*** Supplied material Section Begins ***

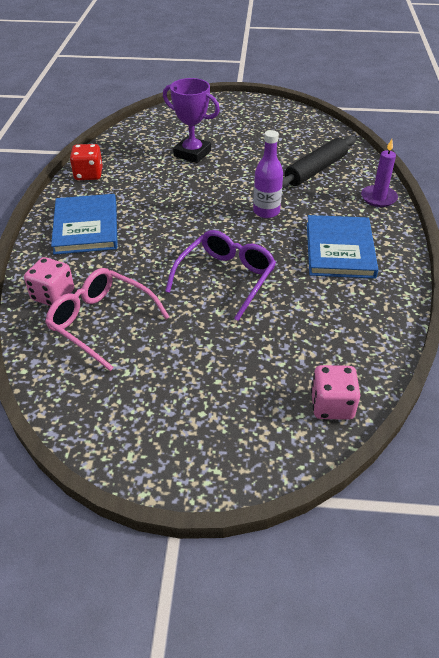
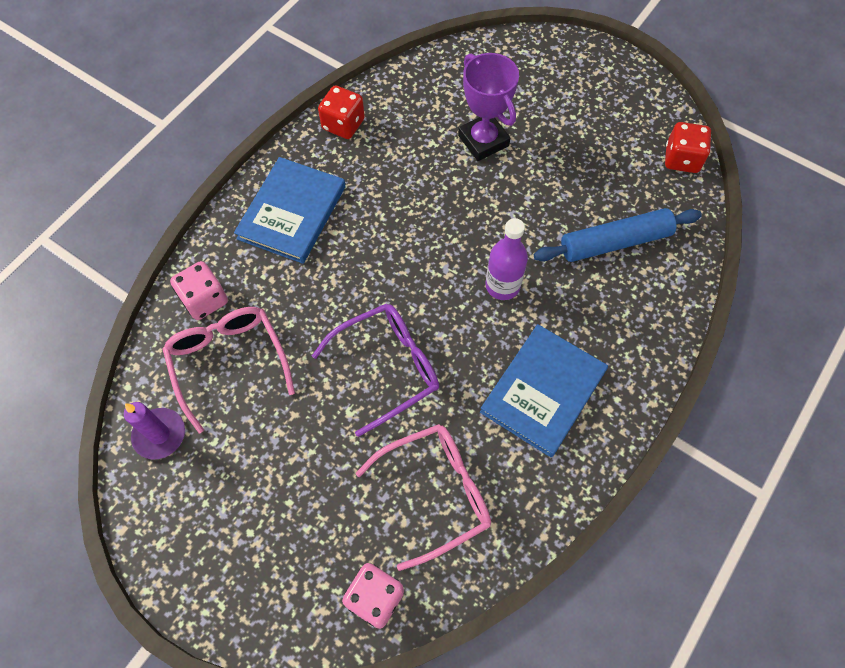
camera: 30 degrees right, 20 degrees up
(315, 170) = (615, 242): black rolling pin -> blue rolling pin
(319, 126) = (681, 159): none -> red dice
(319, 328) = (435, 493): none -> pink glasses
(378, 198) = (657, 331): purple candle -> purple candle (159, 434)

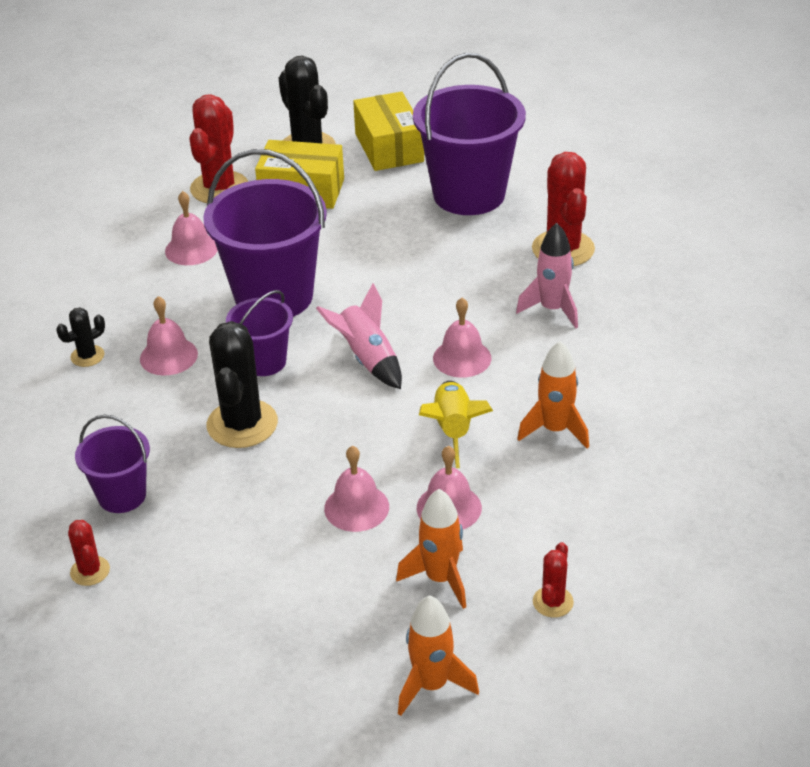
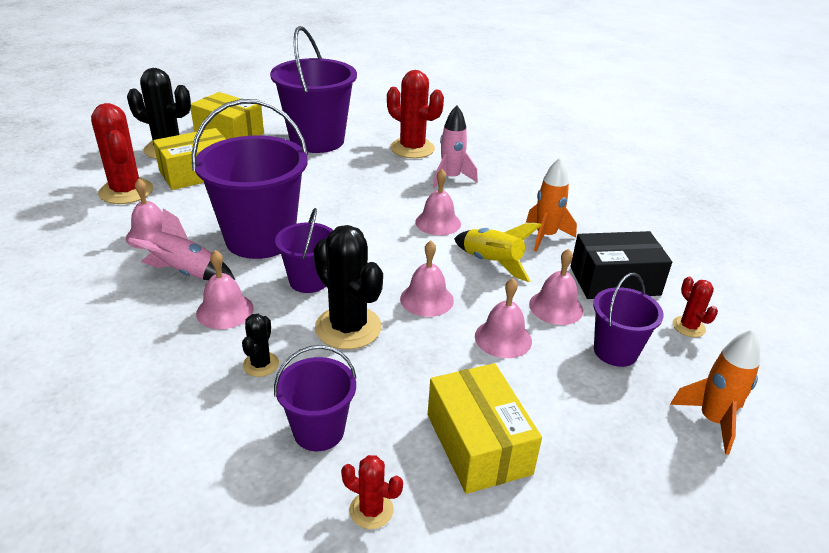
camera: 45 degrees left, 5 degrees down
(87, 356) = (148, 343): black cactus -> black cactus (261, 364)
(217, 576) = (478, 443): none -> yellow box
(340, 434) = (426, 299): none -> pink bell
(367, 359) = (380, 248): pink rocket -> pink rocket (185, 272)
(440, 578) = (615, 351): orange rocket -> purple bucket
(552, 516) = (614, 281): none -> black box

*** Supplied material Section Ends ***

*Job*
The copy must match every line of the data exactly and contain no pictures.

*Output of the task*
camera: 30 degrees right, 20 degrees up
(315, 170) = (615, 242): black rolling pin -> blue rolling pin
(319, 126) = (681, 159): none -> red dice
(319, 328) = (435, 493): none -> pink glasses
(378, 198) = (657, 331): purple candle -> purple candle (159, 434)

camera: 45 degrees left, 5 degrees down
(87, 356) = (148, 343): black cactus -> black cactus (261, 364)
(217, 576) = (478, 443): none -> yellow box
(340, 434) = (426, 299): none -> pink bell
(367, 359) = (380, 248): pink rocket -> pink rocket (185, 272)
(440, 578) = (615, 351): orange rocket -> purple bucket
(552, 516) = (614, 281): none -> black box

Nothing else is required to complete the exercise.